**EXERCISE MATERIALS:**
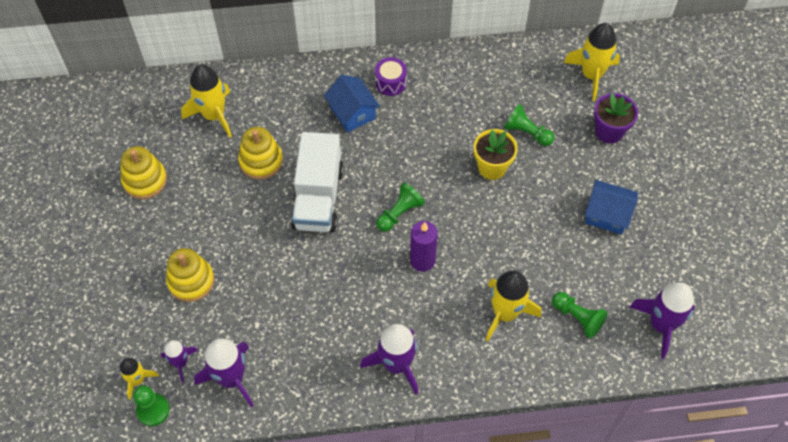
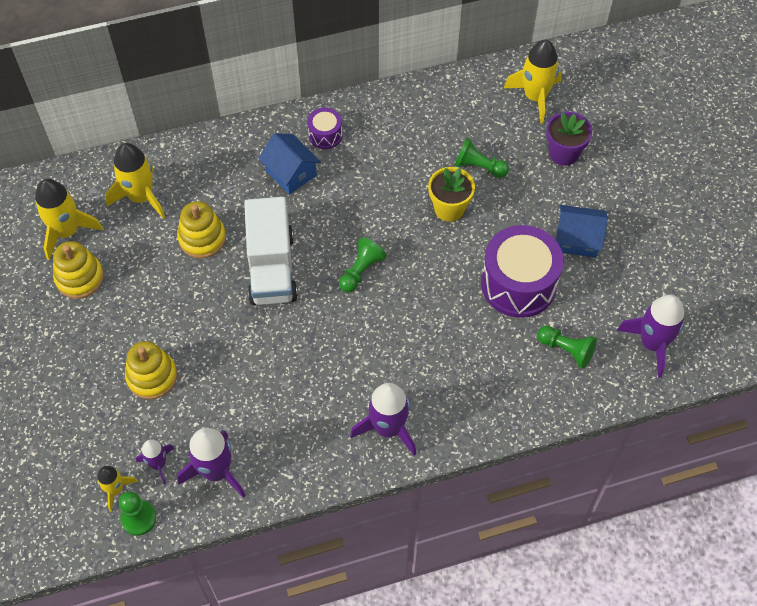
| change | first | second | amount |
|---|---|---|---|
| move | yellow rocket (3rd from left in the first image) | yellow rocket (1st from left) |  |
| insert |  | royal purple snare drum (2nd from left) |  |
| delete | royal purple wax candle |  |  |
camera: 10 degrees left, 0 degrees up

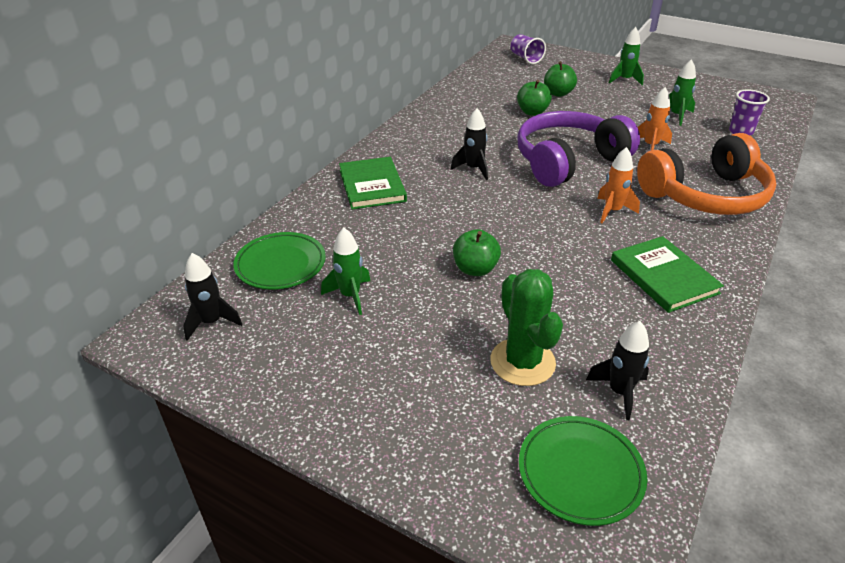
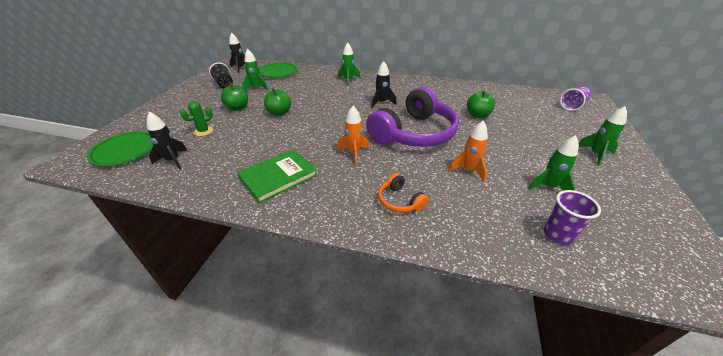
| change | first | second | amount |
|---|---|---|---|
| resize | green prickly plant |  | x0.55 |
| insert |  | jet-black cup |  |
| move | green apple (3rd from left in the first image) | green apple (1st from left) |  |
| replace | green book (1st from left) | green rocket (2nd from left) |  |
| rotate | royal purple headset |  | 90 degrees clockwise |
| resize | bright orange headset |  | x0.43 |
camera: 75 degrees right, 0 degrees up

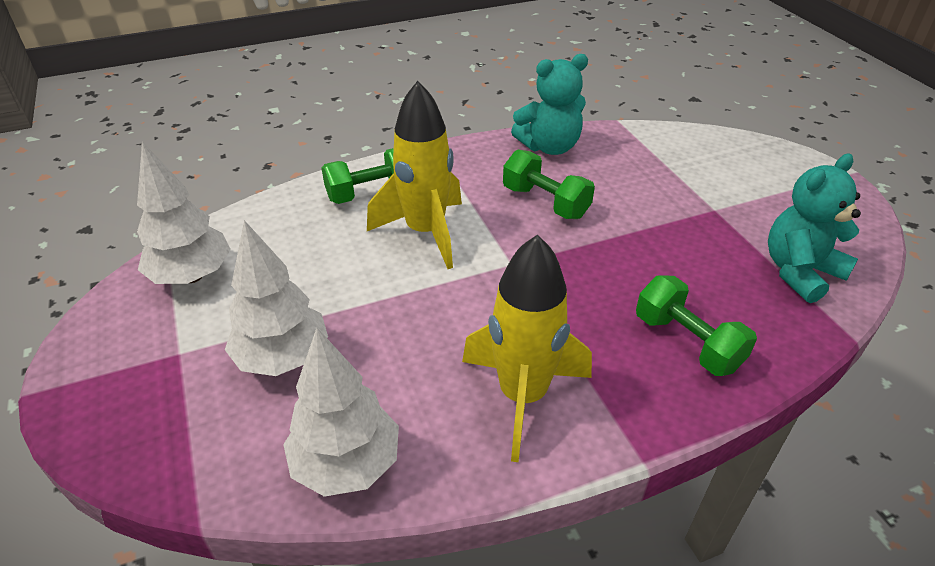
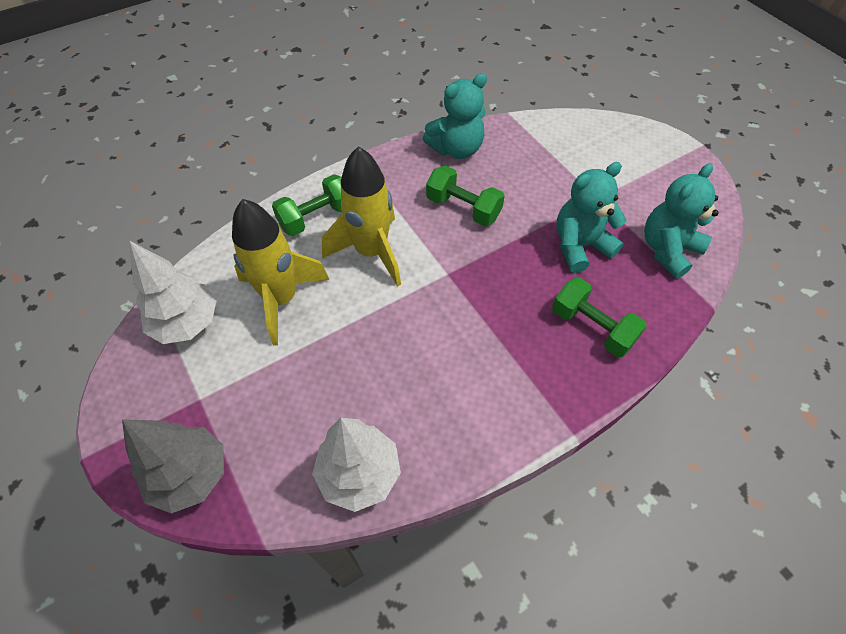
| change | first | second | amount |
|---|---|---|---|
| insert |  | ash-grey toy tree |  |
| move | yellow rocket (2nd from left in the first image) | yellow rocket (1st from left) |  |
| insert |  | turquoise teddy (2nd from left) |  |
| delete | pure white toy tree (2nd from left) |  |  |
camera: 10 degrees left, 15 degrees up

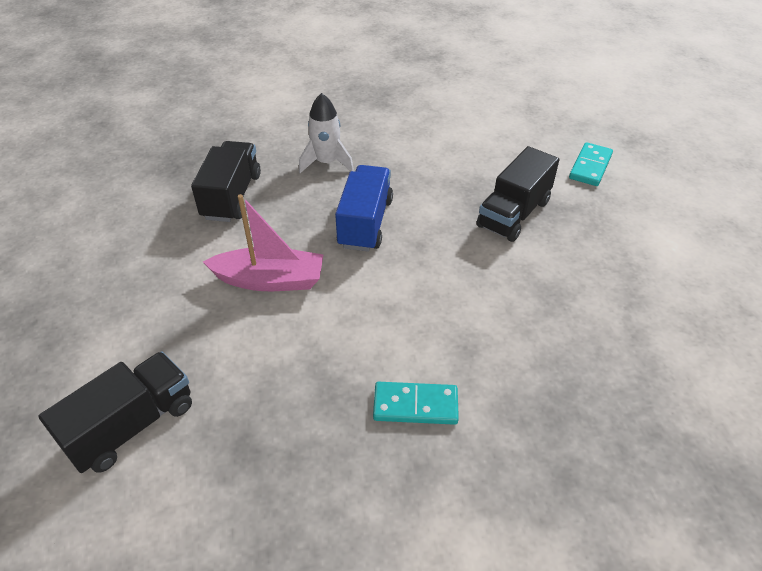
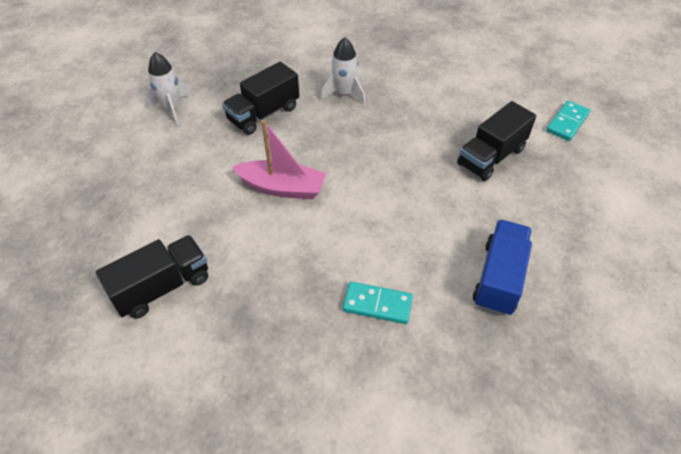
| change | first | second | amount |
|---|---|---|---|
| insert |  | pure white rocket (1st from left) |  |
| rotate | jet-black toy truck (2nd from left) |  | 150 degrees counterclockwise |
| move | blue toy truck |  |  |
camera: 10 degrees right, 5 degrees up

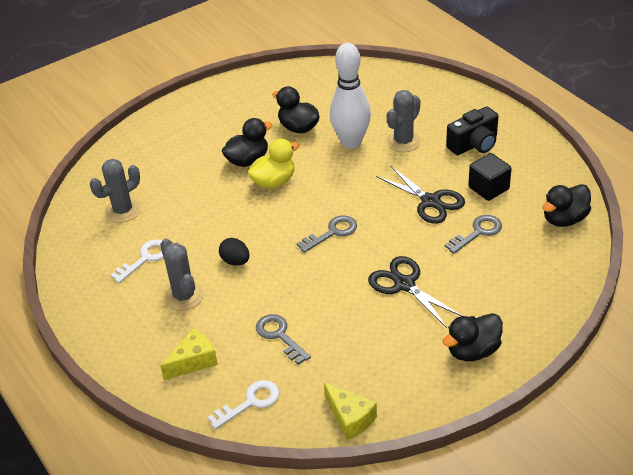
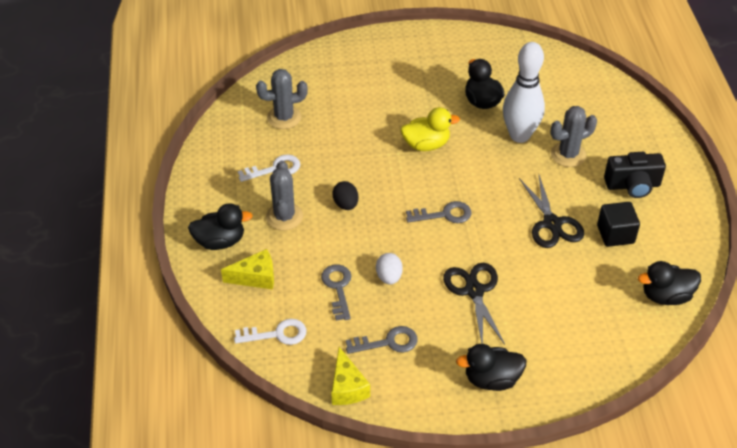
| change | first | second | amount |
|---|---|---|---|
| move | jet-black rubber duck (1st from left) |  |  |
| move | ash-grey latchkey (3rd from left in the first image) | ash-grey latchkey (2nd from left) |  |
| insert |  | pure white egg shape |  |
camera: 25 degrees right, 5 degrees up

**WHAT YOU HAVE TO DO:**
Output must match the lines from the start of the records above through the line that contains "replace | green", exactly and with every picture removed.

**SOLUTION:**
| change | first | second | amount |
|---|---|---|---|
| move | yellow rocket (3rd from left in the first image) | yellow rocket (1st from left) |  |
| insert |  | royal purple snare drum (2nd from left) |  |
| delete | royal purple wax candle |  |  |
camera: 10 degrees left, 0 degrees up

| change | first | second | amount |
|---|---|---|---|
| resize | green prickly plant |  | x0.55 |
| insert |  | jet-black cup |  |
| move | green apple (3rd from left in the first image) | green apple (1st from left) |  |
| replace | green book (1st from left) | green rocket (2nd from left) |  |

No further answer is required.